What to produce ->
Only the lines from the top of the data through the line with "grey ring [312,69,397,135]" should be repeated, each exactly as written.

(Colored object listings)
────────────────────
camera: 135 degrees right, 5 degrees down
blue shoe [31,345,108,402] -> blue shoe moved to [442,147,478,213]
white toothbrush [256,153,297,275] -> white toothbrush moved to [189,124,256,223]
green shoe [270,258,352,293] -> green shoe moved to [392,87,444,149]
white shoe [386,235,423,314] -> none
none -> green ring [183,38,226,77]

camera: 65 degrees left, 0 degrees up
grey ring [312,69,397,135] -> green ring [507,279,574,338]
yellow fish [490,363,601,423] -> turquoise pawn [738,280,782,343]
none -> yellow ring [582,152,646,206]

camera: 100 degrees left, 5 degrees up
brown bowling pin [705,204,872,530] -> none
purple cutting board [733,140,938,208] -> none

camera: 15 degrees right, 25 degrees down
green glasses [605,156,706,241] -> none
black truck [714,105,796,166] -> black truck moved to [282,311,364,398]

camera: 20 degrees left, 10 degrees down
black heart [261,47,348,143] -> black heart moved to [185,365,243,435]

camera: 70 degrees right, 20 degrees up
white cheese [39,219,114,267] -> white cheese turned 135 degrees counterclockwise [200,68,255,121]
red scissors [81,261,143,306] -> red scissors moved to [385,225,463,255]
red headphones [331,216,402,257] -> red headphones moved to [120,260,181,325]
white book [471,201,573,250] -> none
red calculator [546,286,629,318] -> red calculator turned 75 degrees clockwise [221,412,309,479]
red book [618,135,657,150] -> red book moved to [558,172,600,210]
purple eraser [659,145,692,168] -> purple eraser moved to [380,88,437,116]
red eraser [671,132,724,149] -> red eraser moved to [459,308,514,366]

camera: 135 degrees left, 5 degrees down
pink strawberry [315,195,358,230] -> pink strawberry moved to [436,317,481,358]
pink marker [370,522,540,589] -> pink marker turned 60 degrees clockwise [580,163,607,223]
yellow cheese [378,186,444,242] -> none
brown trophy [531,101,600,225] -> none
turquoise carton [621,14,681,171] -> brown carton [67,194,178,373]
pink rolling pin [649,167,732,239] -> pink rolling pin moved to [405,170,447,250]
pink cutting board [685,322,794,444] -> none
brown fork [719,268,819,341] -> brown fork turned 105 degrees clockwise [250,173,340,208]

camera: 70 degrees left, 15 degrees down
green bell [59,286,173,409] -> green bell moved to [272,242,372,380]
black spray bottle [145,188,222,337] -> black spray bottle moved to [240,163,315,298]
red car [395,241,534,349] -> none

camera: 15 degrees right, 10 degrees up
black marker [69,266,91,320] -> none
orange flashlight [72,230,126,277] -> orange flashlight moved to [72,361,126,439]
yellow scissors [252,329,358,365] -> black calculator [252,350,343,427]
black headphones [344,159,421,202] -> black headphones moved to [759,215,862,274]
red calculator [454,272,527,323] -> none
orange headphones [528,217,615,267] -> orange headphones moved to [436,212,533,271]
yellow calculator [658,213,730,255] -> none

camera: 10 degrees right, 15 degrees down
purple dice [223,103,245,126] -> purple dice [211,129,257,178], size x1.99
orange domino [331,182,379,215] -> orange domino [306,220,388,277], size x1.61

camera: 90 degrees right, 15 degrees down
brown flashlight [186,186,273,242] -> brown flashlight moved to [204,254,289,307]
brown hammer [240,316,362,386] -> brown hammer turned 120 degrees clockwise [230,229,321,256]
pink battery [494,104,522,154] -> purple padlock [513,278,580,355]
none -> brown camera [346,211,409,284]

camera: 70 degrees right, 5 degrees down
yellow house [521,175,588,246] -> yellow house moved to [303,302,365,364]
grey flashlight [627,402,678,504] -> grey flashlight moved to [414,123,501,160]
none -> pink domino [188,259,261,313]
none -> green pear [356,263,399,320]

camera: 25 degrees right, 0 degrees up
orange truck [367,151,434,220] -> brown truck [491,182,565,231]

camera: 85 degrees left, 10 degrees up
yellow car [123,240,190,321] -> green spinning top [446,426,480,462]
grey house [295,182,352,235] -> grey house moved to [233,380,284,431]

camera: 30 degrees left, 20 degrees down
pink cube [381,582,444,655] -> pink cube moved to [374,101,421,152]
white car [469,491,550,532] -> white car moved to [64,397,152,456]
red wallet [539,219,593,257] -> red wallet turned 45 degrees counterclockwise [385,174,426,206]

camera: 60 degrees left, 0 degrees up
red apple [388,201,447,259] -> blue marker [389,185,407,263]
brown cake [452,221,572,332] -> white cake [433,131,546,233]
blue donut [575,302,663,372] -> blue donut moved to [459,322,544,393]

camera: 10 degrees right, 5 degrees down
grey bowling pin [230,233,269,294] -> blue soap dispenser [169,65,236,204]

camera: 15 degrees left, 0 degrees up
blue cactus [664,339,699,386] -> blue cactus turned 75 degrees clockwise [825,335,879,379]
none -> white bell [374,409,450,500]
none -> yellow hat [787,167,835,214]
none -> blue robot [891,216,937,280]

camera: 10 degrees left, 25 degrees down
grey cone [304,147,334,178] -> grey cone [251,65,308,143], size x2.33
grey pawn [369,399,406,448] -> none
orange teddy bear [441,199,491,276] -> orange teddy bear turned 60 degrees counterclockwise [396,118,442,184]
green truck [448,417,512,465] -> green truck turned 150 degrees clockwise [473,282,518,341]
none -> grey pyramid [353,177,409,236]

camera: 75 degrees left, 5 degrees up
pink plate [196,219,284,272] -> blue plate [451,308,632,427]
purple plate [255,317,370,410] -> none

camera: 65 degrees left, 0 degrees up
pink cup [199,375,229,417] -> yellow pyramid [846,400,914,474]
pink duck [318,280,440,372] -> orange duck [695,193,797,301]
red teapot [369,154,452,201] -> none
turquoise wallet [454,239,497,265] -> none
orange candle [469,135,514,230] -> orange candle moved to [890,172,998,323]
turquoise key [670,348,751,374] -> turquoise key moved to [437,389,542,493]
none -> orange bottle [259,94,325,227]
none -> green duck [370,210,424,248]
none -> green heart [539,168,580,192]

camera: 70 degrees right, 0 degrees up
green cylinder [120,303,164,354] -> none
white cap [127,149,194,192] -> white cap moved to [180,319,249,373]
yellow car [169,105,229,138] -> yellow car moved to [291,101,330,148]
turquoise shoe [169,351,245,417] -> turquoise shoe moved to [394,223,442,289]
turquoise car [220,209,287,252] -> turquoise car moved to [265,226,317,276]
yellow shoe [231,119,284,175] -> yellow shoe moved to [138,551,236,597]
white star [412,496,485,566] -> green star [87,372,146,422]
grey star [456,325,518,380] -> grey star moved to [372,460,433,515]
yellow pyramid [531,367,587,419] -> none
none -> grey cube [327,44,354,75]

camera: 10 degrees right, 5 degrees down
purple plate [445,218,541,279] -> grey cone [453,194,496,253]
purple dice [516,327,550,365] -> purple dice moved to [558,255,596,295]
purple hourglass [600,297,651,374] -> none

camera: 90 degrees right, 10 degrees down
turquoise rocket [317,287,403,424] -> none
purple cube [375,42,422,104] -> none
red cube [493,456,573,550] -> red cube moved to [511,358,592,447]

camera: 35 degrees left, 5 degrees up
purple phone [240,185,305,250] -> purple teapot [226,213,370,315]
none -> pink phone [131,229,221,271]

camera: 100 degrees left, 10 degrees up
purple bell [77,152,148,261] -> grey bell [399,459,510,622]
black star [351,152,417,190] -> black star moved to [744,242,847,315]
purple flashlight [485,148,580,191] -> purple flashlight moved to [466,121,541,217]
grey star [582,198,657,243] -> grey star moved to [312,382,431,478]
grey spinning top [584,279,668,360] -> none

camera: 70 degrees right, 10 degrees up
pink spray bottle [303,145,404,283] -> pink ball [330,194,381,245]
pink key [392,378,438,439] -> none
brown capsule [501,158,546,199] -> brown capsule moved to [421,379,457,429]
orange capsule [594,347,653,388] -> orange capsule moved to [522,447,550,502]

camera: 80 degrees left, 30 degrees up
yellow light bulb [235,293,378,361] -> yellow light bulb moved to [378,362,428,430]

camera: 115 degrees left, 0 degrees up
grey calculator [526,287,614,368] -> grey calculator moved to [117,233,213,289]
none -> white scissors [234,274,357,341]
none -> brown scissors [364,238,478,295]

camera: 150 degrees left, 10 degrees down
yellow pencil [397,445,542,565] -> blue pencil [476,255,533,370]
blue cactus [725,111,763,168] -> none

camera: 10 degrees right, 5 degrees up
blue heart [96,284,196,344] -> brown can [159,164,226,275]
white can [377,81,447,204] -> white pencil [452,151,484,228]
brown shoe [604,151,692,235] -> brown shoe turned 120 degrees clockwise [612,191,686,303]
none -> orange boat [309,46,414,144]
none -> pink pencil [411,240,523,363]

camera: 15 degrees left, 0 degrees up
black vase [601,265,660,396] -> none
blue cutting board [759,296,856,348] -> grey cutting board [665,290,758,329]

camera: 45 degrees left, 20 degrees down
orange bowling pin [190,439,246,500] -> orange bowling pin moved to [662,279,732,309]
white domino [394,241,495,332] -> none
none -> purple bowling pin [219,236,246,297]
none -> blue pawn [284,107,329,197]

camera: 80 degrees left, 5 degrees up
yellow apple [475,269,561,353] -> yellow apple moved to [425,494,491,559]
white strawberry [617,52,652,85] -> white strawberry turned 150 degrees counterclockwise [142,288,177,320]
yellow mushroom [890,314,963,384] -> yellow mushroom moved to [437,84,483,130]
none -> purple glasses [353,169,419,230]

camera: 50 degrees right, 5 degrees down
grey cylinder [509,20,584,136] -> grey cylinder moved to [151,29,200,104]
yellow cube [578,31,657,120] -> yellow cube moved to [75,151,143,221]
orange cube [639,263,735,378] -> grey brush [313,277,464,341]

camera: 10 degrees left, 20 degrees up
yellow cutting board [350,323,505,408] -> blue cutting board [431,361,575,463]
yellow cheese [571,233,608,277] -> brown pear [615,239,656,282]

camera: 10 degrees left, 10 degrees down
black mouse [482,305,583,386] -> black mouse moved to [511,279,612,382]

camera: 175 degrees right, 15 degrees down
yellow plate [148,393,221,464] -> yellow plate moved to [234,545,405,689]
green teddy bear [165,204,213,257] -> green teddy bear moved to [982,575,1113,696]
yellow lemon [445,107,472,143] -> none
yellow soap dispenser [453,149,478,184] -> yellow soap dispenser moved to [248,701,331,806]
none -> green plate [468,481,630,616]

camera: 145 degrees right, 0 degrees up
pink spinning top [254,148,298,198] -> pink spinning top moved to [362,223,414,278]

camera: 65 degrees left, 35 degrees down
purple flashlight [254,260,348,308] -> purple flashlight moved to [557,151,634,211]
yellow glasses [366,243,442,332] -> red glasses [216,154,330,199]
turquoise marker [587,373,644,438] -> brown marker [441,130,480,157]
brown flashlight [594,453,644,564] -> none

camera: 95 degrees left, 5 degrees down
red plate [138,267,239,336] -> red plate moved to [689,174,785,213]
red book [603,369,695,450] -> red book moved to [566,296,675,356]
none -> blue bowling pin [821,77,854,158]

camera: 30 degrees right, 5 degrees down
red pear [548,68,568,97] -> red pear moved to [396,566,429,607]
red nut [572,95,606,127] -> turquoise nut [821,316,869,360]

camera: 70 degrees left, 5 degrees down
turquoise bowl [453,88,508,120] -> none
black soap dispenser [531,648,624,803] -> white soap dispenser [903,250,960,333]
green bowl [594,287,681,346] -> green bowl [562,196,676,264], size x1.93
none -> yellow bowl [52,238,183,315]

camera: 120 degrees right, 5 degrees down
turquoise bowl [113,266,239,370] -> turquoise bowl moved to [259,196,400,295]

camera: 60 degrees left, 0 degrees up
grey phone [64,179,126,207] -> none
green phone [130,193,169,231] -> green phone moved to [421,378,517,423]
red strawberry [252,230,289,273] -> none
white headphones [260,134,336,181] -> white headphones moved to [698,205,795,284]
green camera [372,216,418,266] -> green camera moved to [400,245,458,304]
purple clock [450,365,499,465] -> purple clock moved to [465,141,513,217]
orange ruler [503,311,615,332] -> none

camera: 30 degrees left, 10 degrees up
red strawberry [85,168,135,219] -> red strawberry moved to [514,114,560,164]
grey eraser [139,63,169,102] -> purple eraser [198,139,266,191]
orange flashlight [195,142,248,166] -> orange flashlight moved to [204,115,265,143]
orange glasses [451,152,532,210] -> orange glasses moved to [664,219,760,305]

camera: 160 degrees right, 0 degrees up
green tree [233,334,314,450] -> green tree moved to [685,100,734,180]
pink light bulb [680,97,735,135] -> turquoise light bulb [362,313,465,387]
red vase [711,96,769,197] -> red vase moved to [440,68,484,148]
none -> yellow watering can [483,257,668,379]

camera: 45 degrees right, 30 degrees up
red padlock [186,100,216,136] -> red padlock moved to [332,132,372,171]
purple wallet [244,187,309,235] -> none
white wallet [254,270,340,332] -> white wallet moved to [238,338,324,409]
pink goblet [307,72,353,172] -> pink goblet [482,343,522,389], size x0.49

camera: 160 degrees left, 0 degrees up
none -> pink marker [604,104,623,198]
────────────────────
Answer to the problem ->
camera: 135 degrees right, 5 degrees down
blue shoe [31,345,108,402] -> blue shoe moved to [442,147,478,213]
white toothbrush [256,153,297,275] -> white toothbrush moved to [189,124,256,223]
green shoe [270,258,352,293] -> green shoe moved to [392,87,444,149]
white shoe [386,235,423,314] -> none
none -> green ring [183,38,226,77]

camera: 65 degrees left, 0 degrees up
grey ring [312,69,397,135] -> green ring [507,279,574,338]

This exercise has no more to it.